Information provided:
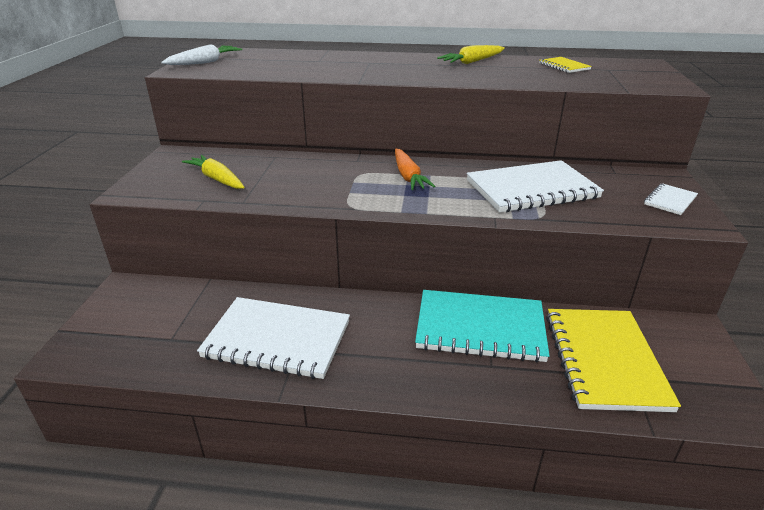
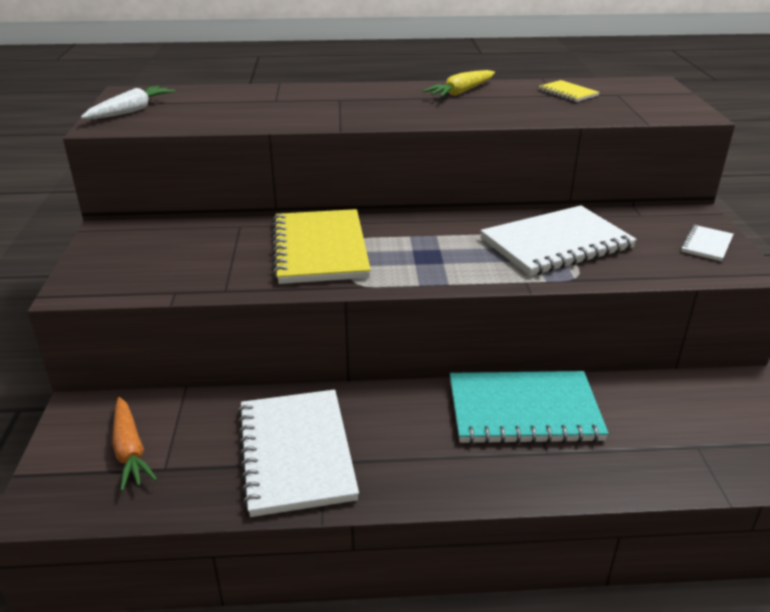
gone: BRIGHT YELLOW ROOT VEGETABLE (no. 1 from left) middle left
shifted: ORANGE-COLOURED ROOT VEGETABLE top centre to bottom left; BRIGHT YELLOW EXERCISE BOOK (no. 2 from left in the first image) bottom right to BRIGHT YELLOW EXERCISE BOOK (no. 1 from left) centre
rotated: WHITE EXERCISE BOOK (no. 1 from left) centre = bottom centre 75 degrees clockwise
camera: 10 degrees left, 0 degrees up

Exercise details:
The response must consist solely of the lines from the one with "shifted: ORANGE-COLOURED ROOT" through the end of the listing above, copied exactly; please include the first and the last.

Written response:
shifted: ORANGE-COLOURED ROOT VEGETABLE top centre to bottom left; BRIGHT YELLOW EXERCISE BOOK (no. 2 from left in the first image) bottom right to BRIGHT YELLOW EXERCISE BOOK (no. 1 from left) centre
rotated: WHITE EXERCISE BOOK (no. 1 from left) centre = bottom centre 75 degrees clockwise
camera: 10 degrees left, 0 degrees up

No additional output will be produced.